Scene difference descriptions
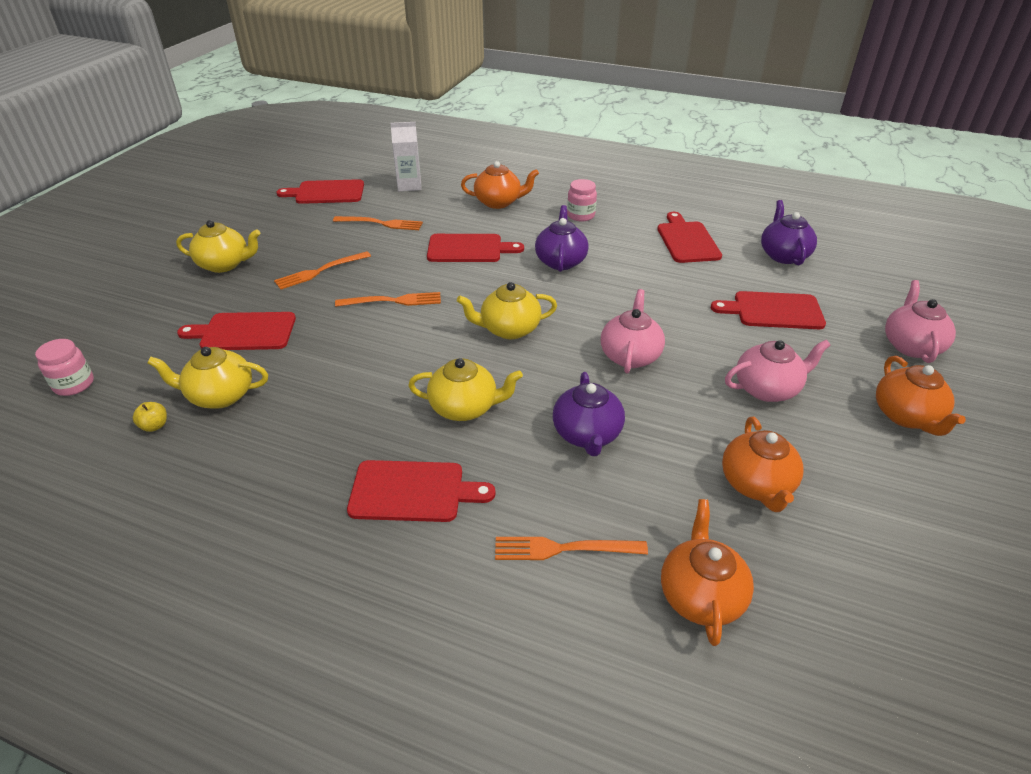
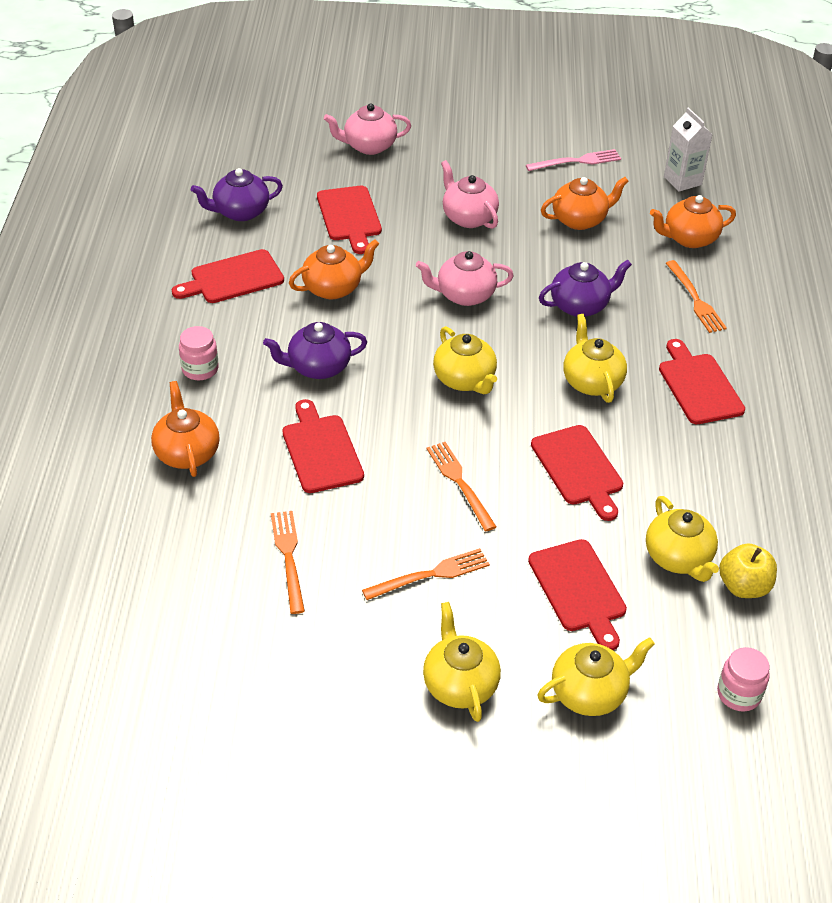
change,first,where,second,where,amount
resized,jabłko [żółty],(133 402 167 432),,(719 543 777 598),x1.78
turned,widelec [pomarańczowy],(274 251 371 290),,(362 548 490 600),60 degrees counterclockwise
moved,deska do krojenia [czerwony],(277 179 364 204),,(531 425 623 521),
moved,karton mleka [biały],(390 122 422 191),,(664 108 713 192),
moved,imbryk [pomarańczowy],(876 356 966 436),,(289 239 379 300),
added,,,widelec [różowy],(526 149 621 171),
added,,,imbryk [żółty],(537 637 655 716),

*WHAT THE TASK ASKS*. Write out the records above exactly. Pictures do not belong in the copy.

*SOLUTION TO THE PROBLEM*.
change,first,where,second,where,amount
resized,jabłko [żółty],(133 402 167 432),,(719 543 777 598),x1.78
turned,widelec [pomarańczowy],(274 251 371 290),,(362 548 490 600),60 degrees counterclockwise
moved,deska do krojenia [czerwony],(277 179 364 204),,(531 425 623 521),
moved,karton mleka [biały],(390 122 422 191),,(664 108 713 192),
moved,imbryk [pomarańczowy],(876 356 966 436),,(289 239 379 300),
added,,,widelec [różowy],(526 149 621 171),
added,,,imbryk [żółty],(537 637 655 716),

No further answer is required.